* _Information shown_
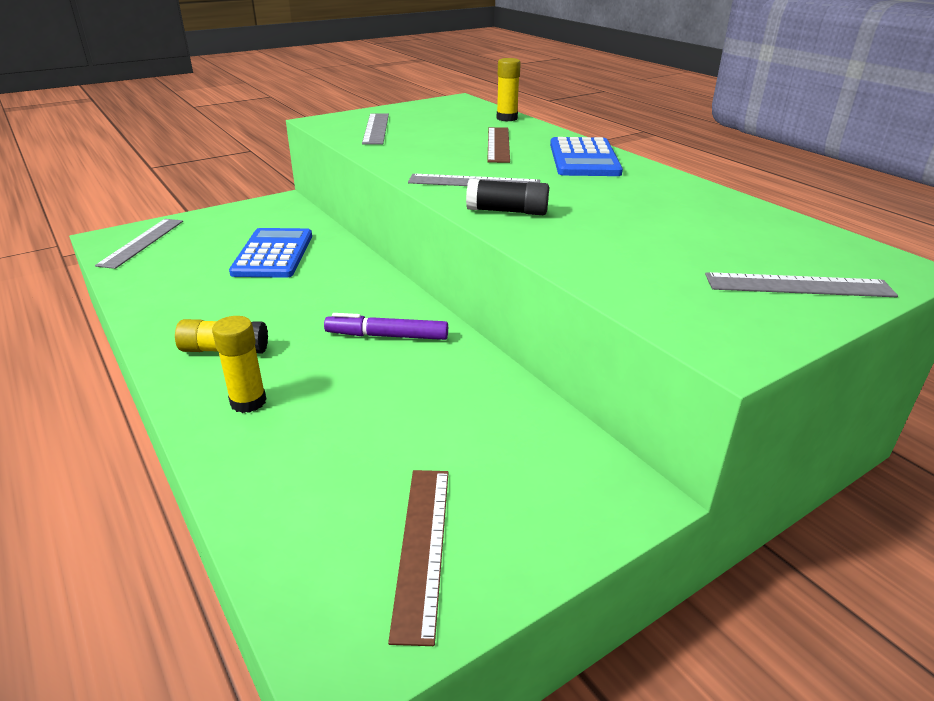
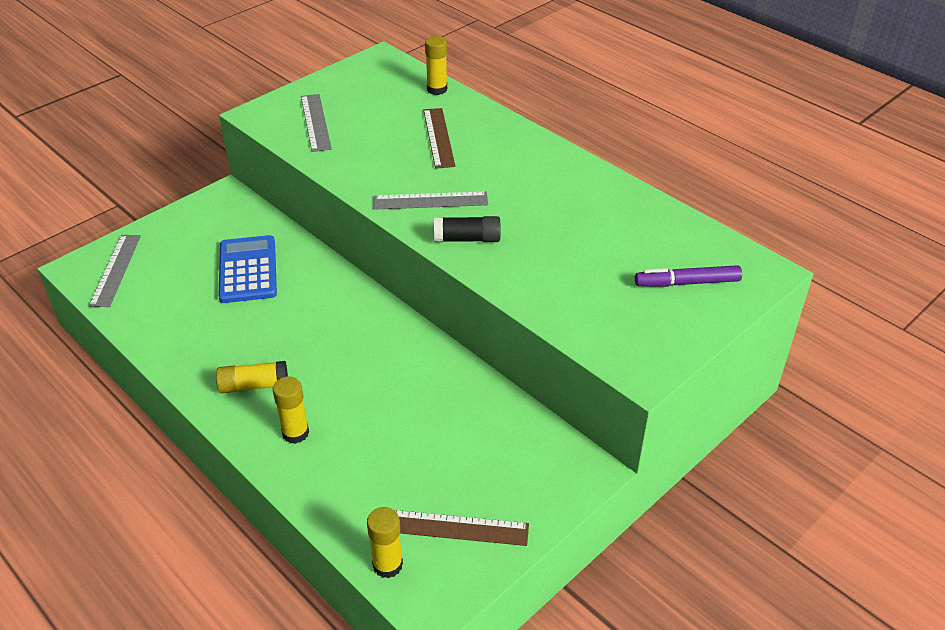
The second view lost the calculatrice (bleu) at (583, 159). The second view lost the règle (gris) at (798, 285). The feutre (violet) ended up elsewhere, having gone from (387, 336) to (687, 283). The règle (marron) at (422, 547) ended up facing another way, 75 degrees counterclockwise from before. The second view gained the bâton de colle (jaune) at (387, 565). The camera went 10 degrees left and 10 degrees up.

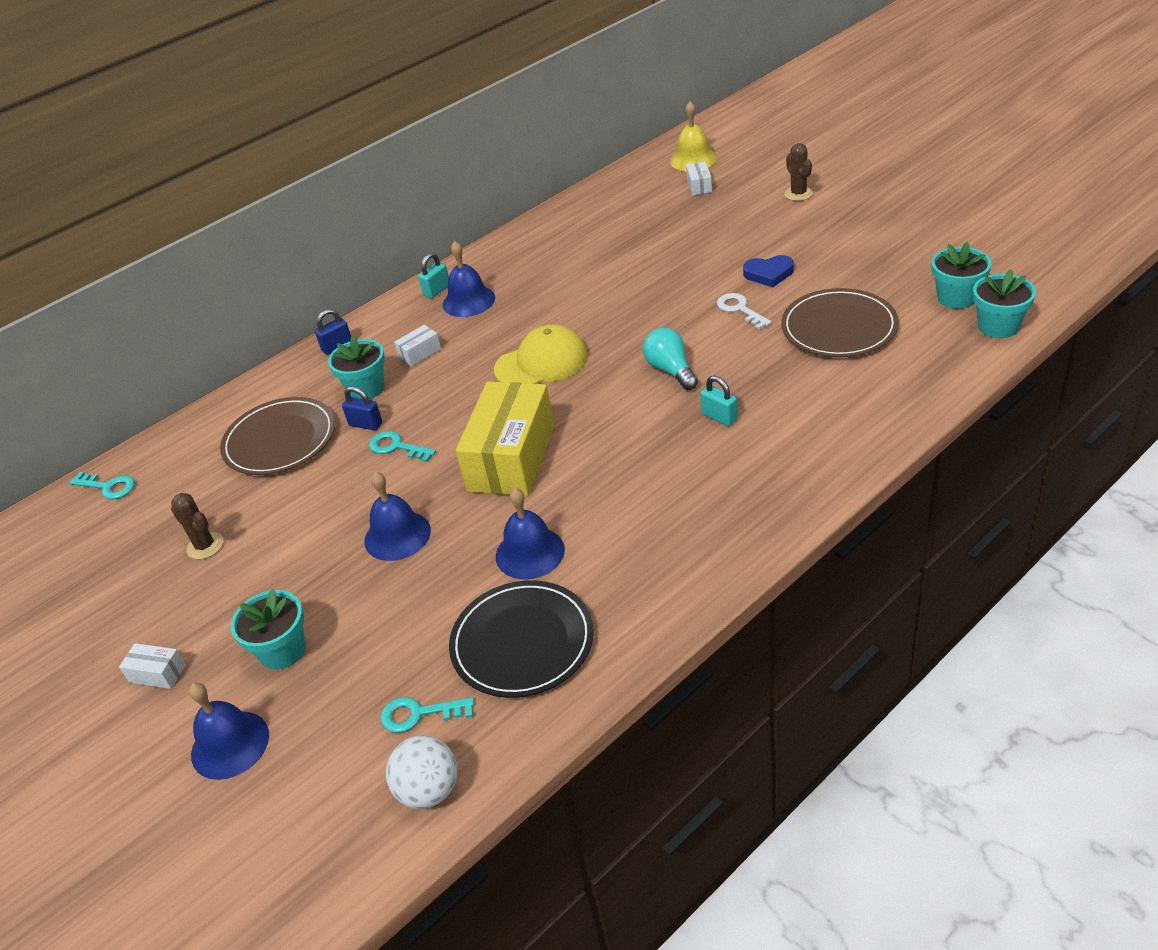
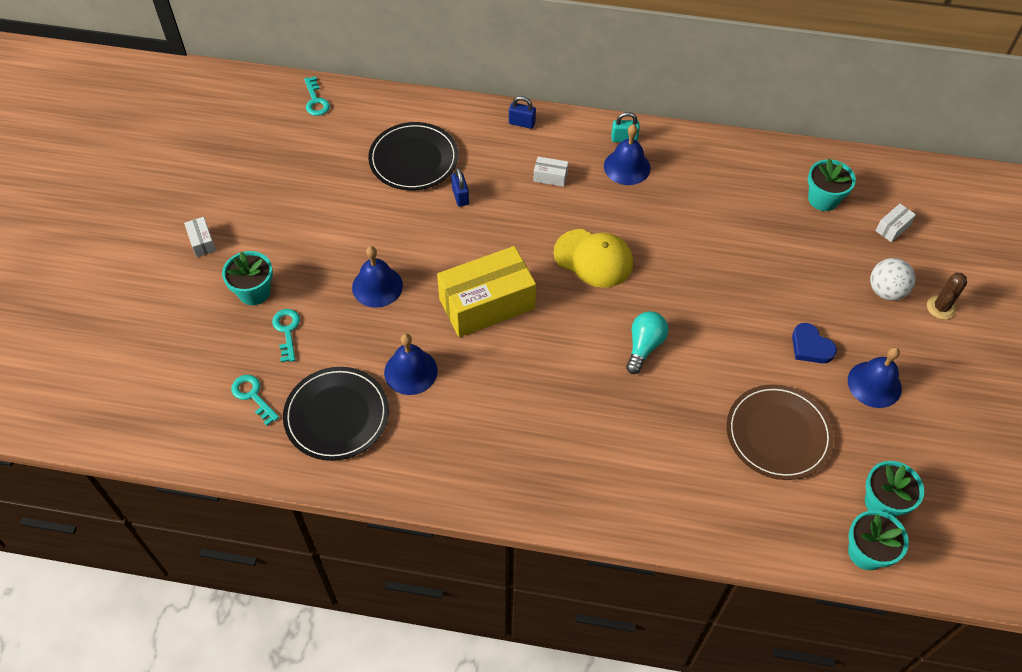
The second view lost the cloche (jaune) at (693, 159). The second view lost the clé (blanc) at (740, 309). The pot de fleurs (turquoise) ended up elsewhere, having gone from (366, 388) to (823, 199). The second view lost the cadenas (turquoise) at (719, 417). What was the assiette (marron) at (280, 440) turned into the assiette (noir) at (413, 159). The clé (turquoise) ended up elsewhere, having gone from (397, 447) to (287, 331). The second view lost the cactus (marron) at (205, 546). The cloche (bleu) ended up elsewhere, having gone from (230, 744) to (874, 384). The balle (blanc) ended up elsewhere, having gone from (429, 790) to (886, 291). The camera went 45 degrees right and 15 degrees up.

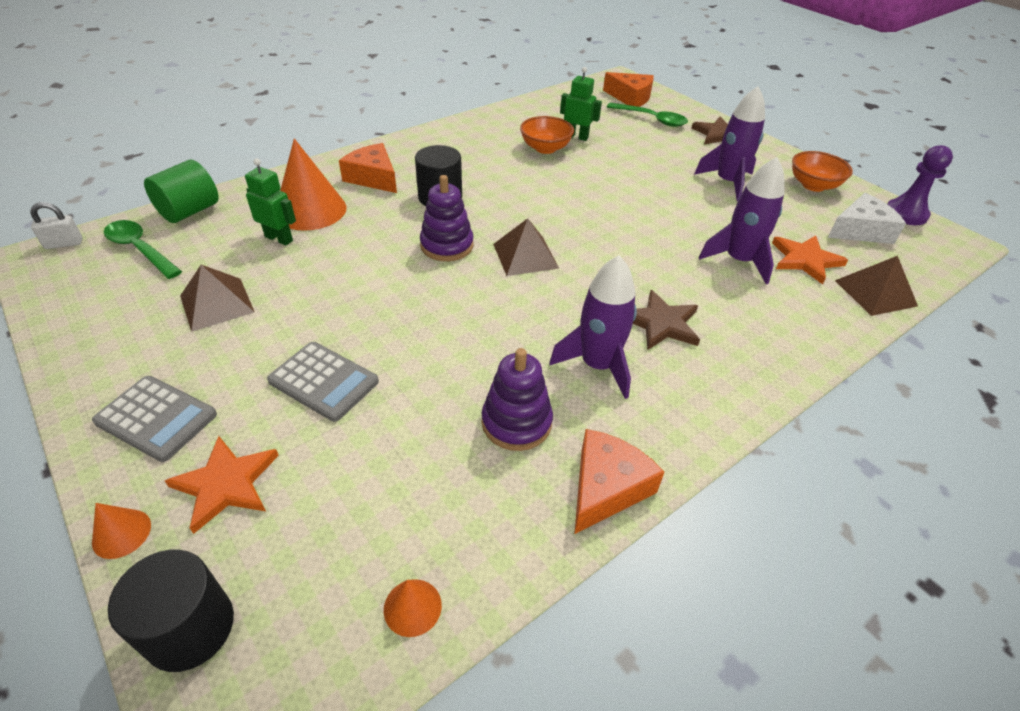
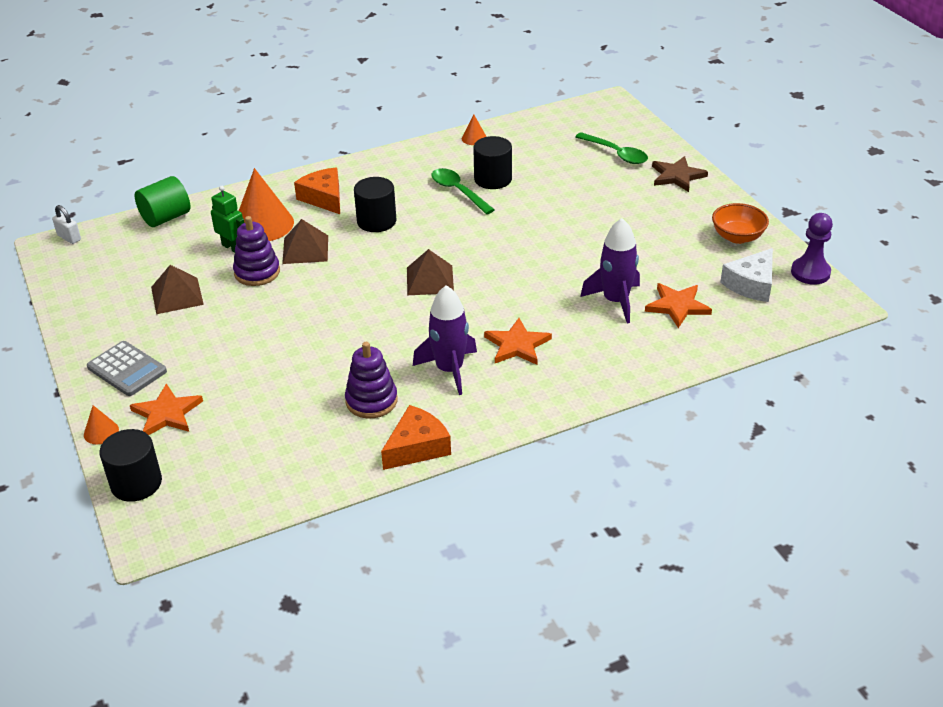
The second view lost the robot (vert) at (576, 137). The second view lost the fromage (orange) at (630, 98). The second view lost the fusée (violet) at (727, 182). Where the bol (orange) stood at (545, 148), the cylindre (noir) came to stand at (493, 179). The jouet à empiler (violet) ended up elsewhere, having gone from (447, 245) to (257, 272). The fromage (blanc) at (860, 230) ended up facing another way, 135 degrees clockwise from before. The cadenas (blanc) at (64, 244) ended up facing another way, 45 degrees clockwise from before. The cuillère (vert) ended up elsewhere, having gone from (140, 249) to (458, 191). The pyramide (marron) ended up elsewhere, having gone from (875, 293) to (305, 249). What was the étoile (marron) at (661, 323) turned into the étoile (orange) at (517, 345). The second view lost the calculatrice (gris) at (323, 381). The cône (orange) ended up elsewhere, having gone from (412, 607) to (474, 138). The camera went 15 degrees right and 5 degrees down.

* _What needs to be done_
Transcribe the material above word for word; images do not belong in the copy.

* _Result for this task_
The second view lost the calculatrice (bleu) at (583, 159). The second view lost the règle (gris) at (798, 285). The feutre (violet) ended up elsewhere, having gone from (387, 336) to (687, 283). The règle (marron) at (422, 547) ended up facing another way, 75 degrees counterclockwise from before. The second view gained the bâton de colle (jaune) at (387, 565). The camera went 10 degrees left and 10 degrees up.

The second view lost the cloche (jaune) at (693, 159). The second view lost the clé (blanc) at (740, 309). The pot de fleurs (turquoise) ended up elsewhere, having gone from (366, 388) to (823, 199). The second view lost the cadenas (turquoise) at (719, 417). What was the assiette (marron) at (280, 440) turned into the assiette (noir) at (413, 159). The clé (turquoise) ended up elsewhere, having gone from (397, 447) to (287, 331). The second view lost the cactus (marron) at (205, 546). The cloche (bleu) ended up elsewhere, having gone from (230, 744) to (874, 384). The balle (blanc) ended up elsewhere, having gone from (429, 790) to (886, 291). The camera went 45 degrees right and 15 degrees up.

The second view lost the robot (vert) at (576, 137). The second view lost the fromage (orange) at (630, 98). The second view lost the fusée (violet) at (727, 182). Where the bol (orange) stood at (545, 148), the cylindre (noir) came to stand at (493, 179). The jouet à empiler (violet) ended up elsewhere, having gone from (447, 245) to (257, 272). The fromage (blanc) at (860, 230) ended up facing another way, 135 degrees clockwise from before. The cadenas (blanc) at (64, 244) ended up facing another way, 45 degrees clockwise from before. The cuillère (vert) ended up elsewhere, having gone from (140, 249) to (458, 191). The pyramide (marron) ended up elsewhere, having gone from (875, 293) to (305, 249). What was the étoile (marron) at (661, 323) turned into the étoile (orange) at (517, 345). The second view lost the calculatrice (gris) at (323, 381). The cône (orange) ended up elsewhere, having gone from (412, 607) to (474, 138). The camera went 15 degrees right and 5 degrees down.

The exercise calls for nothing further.